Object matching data
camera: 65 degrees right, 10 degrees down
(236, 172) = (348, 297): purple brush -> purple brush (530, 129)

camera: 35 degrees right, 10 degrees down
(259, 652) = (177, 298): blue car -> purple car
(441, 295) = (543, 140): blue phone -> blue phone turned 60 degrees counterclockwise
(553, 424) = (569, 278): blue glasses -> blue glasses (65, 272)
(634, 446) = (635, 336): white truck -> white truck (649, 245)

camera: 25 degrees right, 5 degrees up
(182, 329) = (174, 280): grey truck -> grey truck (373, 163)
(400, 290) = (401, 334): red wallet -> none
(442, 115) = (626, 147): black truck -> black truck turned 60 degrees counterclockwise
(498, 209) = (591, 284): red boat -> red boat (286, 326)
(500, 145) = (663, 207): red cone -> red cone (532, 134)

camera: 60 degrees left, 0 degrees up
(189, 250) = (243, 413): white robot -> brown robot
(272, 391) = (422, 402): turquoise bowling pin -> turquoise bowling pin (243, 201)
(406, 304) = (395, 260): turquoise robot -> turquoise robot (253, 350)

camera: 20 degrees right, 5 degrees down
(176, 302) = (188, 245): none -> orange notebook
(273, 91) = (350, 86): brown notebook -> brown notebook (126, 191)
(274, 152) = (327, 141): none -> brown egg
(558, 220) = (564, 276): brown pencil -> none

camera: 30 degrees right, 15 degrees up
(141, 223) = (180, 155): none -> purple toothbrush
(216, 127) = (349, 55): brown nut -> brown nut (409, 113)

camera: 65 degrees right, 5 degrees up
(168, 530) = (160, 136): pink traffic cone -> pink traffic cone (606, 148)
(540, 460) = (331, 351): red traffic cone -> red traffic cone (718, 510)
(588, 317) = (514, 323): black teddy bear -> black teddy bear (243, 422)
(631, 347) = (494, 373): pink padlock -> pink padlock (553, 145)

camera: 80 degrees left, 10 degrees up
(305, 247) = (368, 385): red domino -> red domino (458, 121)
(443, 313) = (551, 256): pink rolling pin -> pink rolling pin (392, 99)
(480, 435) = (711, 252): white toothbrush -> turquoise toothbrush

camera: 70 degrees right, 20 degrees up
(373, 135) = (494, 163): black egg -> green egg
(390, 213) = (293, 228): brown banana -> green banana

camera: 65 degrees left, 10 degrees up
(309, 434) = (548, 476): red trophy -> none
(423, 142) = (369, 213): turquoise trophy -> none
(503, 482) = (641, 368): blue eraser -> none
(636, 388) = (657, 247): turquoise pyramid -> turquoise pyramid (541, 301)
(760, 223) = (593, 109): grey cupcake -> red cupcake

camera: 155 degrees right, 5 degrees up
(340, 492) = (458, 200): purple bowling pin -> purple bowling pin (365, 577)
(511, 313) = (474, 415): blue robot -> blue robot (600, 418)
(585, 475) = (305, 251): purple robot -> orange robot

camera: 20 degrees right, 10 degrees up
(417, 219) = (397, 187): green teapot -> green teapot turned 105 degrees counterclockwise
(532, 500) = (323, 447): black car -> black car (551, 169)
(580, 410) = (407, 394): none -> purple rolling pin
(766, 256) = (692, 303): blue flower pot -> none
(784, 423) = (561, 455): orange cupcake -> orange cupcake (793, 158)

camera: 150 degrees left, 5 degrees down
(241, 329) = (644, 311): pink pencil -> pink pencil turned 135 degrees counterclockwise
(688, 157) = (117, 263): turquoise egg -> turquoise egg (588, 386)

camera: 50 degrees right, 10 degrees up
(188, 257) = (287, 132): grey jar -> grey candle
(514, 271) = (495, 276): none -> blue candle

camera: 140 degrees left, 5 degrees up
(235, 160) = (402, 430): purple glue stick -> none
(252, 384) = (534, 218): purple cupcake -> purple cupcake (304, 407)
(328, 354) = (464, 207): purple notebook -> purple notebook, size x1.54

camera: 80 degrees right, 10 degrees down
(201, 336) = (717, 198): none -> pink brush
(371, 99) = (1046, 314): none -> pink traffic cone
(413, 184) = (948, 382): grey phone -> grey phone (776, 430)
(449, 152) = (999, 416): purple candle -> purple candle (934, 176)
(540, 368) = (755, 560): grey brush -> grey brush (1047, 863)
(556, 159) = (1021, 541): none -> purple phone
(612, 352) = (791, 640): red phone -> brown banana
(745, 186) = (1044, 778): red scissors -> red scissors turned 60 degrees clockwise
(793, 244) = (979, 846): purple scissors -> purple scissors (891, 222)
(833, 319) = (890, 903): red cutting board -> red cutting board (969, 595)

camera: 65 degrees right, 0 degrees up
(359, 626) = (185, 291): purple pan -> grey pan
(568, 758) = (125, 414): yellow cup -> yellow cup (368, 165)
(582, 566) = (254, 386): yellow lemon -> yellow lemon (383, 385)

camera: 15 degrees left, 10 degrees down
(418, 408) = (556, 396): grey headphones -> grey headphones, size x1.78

» WHAT THE TASK REQUIRES
Set down precisely the lines above between the line holding "(400, 290) = (401, 334): red wallet -> none" and the line holding "(540, 460) = (331, 351): red", inclusive, and nothing beyond them.

» RESPONSE
(400, 290) = (401, 334): red wallet -> none
(442, 115) = (626, 147): black truck -> black truck turned 60 degrees counterclockwise
(498, 209) = (591, 284): red boat -> red boat (286, 326)
(500, 145) = (663, 207): red cone -> red cone (532, 134)

camera: 60 degrees left, 0 degrees up
(189, 250) = (243, 413): white robot -> brown robot
(272, 391) = (422, 402): turquoise bowling pin -> turquoise bowling pin (243, 201)
(406, 304) = (395, 260): turquoise robot -> turquoise robot (253, 350)

camera: 20 degrees right, 5 degrees down
(176, 302) = (188, 245): none -> orange notebook
(273, 91) = (350, 86): brown notebook -> brown notebook (126, 191)
(274, 152) = (327, 141): none -> brown egg
(558, 220) = (564, 276): brown pencil -> none

camera: 30 degrees right, 15 degrees up
(141, 223) = (180, 155): none -> purple toothbrush
(216, 127) = (349, 55): brown nut -> brown nut (409, 113)

camera: 65 degrees right, 5 degrees up
(168, 530) = (160, 136): pink traffic cone -> pink traffic cone (606, 148)
(540, 460) = (331, 351): red traffic cone -> red traffic cone (718, 510)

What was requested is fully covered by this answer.